TASK DIRECTIONS -
Hand back all records exactly, pictures omitted.
RECORDS FOR THE TASK Start Marker
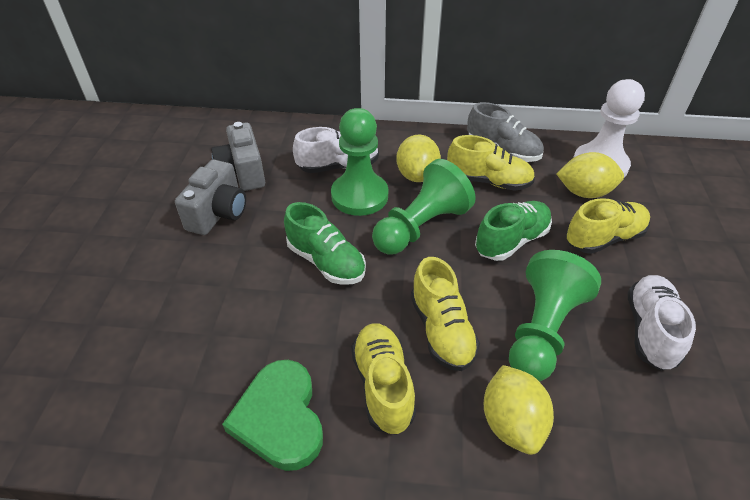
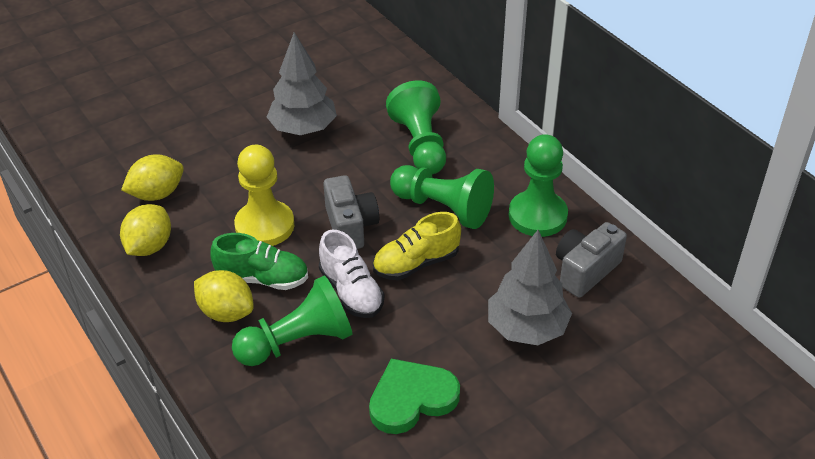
green pawn: 3 -> 4
green shoe: 2 -> 1
grey shoe: 1 -> 0
grey tree: 0 -> 2
white pawn: 1 -> 0
white shoe: 2 -> 1
yellow pawn: 0 -> 1
yellow shoe: 4 -> 1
RECORDS FOR THE TASK End Marker
ANSWER BOX -
green pawn: 3 -> 4
green shoe: 2 -> 1
grey shoe: 1 -> 0
grey tree: 0 -> 2
white pawn: 1 -> 0
white shoe: 2 -> 1
yellow pawn: 0 -> 1
yellow shoe: 4 -> 1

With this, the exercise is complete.